> **DATA IN THIS EXERCISE**
□ □ □ □ □ □ □

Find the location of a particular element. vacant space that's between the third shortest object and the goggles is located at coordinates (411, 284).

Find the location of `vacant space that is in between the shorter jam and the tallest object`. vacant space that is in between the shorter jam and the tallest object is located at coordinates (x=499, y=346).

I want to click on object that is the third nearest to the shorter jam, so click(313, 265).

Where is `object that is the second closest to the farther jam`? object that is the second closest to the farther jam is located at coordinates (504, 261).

□ □ □ □ □ □ □

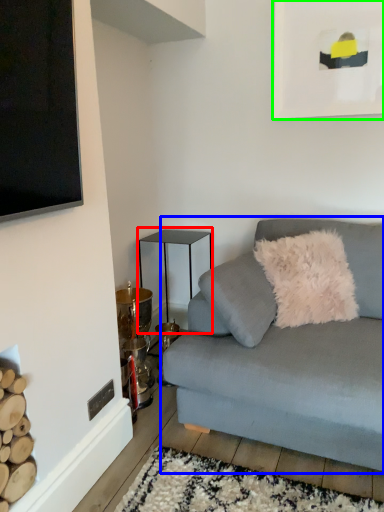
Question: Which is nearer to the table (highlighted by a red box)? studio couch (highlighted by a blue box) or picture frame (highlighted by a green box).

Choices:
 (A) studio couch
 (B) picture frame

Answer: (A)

□ □ □ □ □ □ □

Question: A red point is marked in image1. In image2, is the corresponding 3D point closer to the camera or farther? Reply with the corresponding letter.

□ □ □ □ □ □ □

> **YOUR OBJECTIVE**
Rewrite the stretch of the material from the line containing "Question: Which is" through the line containing "Answer: (A)", swapping "studio couch" for "sofa" and keeping everything else the same.

> **COMPLETE RESPONSE**
Question: Which is nearer to the table (highlighted by a red box)? sofa (highlighted by a blue box) or picture frame (highlighted by a green box).

Choices:
 (A) sofa
 (B) picture frame

Answer: (A)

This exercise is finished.